(Beginning of INFORMATION SHOWN)

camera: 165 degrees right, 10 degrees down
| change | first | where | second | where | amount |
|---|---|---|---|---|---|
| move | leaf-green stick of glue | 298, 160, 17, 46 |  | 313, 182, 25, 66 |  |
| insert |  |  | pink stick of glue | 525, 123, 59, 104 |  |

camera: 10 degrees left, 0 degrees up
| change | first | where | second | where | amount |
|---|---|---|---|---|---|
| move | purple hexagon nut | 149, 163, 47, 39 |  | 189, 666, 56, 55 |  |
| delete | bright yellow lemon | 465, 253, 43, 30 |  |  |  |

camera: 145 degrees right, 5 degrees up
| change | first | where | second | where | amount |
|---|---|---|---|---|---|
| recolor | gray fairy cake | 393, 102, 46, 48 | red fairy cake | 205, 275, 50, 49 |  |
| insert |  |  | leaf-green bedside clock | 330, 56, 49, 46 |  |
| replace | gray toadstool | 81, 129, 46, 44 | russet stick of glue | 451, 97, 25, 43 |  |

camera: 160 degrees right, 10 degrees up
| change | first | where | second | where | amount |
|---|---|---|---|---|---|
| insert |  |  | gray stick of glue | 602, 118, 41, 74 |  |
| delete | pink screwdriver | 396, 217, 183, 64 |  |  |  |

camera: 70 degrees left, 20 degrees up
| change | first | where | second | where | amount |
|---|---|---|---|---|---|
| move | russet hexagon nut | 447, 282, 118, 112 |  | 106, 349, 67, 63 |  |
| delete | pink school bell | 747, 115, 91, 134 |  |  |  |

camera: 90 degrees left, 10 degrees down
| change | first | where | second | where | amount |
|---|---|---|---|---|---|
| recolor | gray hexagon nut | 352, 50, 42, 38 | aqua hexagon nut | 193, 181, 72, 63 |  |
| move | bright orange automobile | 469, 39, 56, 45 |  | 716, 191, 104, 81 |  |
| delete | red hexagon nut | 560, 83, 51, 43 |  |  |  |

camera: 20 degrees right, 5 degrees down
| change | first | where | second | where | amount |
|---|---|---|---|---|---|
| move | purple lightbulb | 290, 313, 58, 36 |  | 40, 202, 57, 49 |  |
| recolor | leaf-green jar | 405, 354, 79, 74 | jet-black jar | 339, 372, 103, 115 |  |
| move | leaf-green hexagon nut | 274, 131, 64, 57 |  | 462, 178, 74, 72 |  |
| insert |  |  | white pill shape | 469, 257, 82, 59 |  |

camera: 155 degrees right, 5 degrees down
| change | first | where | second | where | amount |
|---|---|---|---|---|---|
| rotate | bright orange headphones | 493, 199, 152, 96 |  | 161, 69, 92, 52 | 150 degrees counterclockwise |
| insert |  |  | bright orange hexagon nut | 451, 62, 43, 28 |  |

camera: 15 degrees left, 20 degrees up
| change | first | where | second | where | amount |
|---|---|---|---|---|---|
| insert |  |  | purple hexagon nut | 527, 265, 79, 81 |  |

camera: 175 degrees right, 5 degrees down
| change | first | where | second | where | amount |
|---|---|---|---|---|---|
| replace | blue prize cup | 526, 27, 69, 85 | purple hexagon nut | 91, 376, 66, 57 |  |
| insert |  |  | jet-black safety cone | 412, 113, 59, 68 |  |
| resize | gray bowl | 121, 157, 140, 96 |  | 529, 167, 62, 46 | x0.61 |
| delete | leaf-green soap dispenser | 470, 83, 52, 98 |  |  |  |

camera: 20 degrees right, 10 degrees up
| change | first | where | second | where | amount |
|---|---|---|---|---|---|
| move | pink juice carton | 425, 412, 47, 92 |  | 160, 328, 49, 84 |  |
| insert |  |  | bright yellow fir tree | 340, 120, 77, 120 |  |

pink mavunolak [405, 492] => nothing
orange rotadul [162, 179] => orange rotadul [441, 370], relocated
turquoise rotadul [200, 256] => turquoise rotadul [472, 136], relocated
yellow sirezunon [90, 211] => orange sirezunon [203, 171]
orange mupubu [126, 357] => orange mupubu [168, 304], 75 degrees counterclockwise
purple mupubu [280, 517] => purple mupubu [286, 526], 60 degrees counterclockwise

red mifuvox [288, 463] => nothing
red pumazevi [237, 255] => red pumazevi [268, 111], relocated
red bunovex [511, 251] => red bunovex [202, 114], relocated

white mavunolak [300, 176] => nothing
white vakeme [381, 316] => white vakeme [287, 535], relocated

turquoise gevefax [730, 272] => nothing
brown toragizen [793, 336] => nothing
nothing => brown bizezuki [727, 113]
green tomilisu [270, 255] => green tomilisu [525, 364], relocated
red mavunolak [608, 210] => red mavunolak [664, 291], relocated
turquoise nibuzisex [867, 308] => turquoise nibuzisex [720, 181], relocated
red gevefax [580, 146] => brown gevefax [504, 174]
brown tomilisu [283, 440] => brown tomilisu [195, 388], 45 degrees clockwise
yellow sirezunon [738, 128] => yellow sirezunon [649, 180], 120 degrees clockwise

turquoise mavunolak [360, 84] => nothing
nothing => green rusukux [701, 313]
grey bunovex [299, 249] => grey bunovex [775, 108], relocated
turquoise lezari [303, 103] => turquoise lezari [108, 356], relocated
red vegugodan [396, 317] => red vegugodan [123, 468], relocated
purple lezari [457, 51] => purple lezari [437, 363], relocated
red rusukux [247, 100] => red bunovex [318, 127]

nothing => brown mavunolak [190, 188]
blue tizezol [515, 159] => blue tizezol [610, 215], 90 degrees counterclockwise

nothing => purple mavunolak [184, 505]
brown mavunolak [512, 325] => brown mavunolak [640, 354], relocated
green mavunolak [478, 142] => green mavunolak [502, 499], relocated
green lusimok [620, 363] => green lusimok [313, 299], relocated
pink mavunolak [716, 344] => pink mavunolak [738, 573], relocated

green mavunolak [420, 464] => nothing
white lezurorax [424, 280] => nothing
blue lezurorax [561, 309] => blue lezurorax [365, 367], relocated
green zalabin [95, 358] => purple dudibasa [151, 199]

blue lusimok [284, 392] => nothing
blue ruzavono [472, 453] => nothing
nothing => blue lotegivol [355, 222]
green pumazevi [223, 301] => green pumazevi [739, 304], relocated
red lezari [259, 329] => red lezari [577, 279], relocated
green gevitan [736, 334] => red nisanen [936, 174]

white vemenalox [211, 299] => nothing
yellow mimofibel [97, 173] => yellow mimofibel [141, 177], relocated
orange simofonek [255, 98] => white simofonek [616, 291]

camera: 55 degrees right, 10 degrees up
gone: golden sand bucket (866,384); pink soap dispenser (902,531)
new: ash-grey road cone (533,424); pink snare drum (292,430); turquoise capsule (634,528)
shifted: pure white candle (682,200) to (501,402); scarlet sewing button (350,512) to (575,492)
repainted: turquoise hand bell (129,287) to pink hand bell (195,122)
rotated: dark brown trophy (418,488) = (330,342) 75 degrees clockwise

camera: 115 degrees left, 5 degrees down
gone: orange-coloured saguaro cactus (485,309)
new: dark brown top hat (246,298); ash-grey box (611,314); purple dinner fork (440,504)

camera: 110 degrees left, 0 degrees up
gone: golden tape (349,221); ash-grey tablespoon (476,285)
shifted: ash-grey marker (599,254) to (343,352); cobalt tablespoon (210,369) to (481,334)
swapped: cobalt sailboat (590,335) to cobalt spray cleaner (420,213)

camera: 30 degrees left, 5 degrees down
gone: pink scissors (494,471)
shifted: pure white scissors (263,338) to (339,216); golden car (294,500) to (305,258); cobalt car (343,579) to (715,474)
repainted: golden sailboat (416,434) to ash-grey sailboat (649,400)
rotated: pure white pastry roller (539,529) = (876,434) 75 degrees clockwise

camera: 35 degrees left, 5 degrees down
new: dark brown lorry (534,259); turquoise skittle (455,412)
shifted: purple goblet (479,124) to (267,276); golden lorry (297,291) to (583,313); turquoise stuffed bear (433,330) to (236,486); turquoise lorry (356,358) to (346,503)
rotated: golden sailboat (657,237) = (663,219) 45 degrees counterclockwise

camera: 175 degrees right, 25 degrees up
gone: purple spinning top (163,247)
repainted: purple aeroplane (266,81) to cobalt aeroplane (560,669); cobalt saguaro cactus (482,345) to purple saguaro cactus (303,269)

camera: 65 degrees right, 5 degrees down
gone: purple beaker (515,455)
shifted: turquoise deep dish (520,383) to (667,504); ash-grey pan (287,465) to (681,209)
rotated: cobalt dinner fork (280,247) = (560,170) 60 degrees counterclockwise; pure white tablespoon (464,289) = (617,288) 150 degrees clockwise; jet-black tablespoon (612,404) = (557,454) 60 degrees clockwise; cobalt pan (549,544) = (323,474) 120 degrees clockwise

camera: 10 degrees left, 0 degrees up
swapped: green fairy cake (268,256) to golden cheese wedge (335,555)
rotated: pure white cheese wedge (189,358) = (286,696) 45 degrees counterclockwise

(End of INFORMATION SHOWN)

**WORK REQUIRED:**
Look above for the line with "green zalabin [95, 358]" and the line with "repainted: turquoise hand", and reproduce exactly those two lines plus every line between, nothing more.

**WRITTEN ANSWER:**
green zalabin [95, 358] => purple dudibasa [151, 199]

blue lusimok [284, 392] => nothing
blue ruzavono [472, 453] => nothing
nothing => blue lotegivol [355, 222]
green pumazevi [223, 301] => green pumazevi [739, 304], relocated
red lezari [259, 329] => red lezari [577, 279], relocated
green gevitan [736, 334] => red nisanen [936, 174]

white vemenalox [211, 299] => nothing
yellow mimofibel [97, 173] => yellow mimofibel [141, 177], relocated
orange simofonek [255, 98] => white simofonek [616, 291]

camera: 55 degrees right, 10 degrees up
gone: golden sand bucket (866,384); pink soap dispenser (902,531)
new: ash-grey road cone (533,424); pink snare drum (292,430); turquoise capsule (634,528)
shifted: pure white candle (682,200) to (501,402); scarlet sewing button (350,512) to (575,492)
repainted: turquoise hand bell (129,287) to pink hand bell (195,122)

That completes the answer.